» WHAT IS REQUIRED:
With the pictures omitted, please transcribe exactly the lines beginning at the one that contains "(242, 181) = (215, 316): turquoise" and ending with the last line of the records below.
START SOURCE MATERIAL
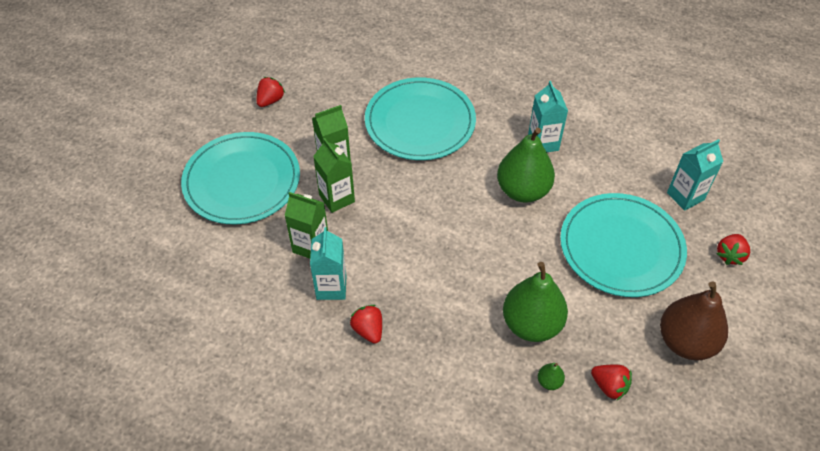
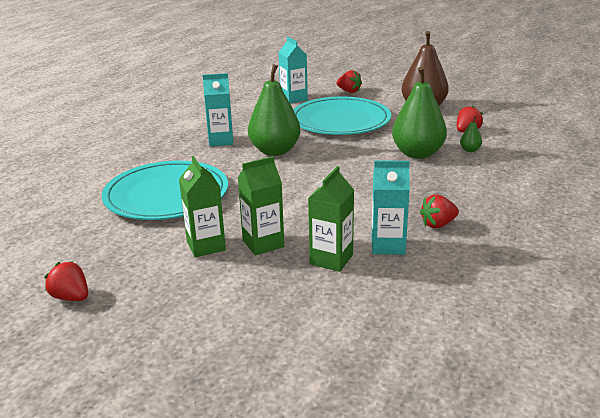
camera: 85 degrees left, 25 degrees down
(242, 181) = (215, 316): turquoise plate -> none

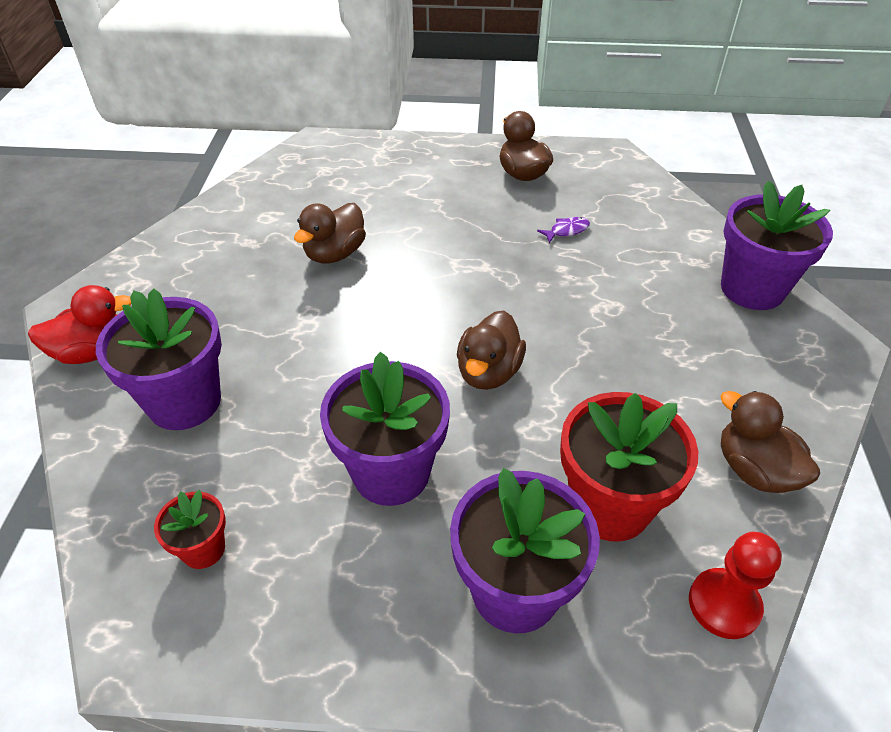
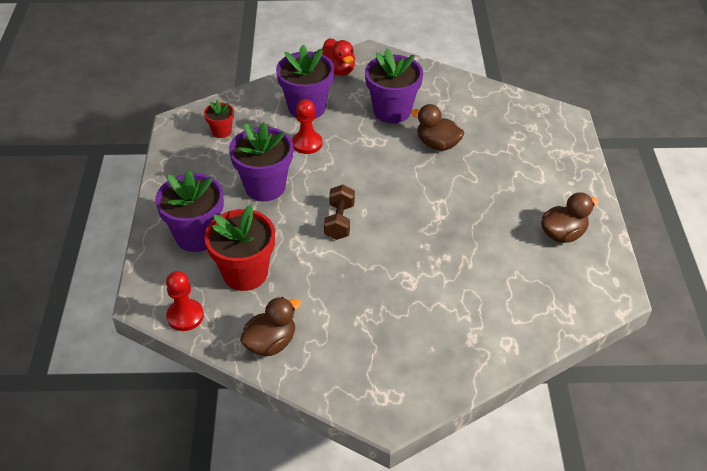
camera: 85 degrees right, 0 degrees up
(287, 405) = (307, 143): none -> red pawn
(488, 372) = (339, 221): brown duck -> brown dumbbell
(566, 231) = (492, 260): purple fish -> none
(752, 289) = (445, 370): purple flower pot -> purple flower pot (392, 111)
END SOURCE MATERIAL
» EXPECTED ANSWER:
(242, 181) = (215, 316): turquoise plate -> none

camera: 85 degrees right, 0 degrees up
(287, 405) = (307, 143): none -> red pawn
(488, 372) = (339, 221): brown duck -> brown dumbbell
(566, 231) = (492, 260): purple fish -> none
(752, 289) = (445, 370): purple flower pot -> purple flower pot (392, 111)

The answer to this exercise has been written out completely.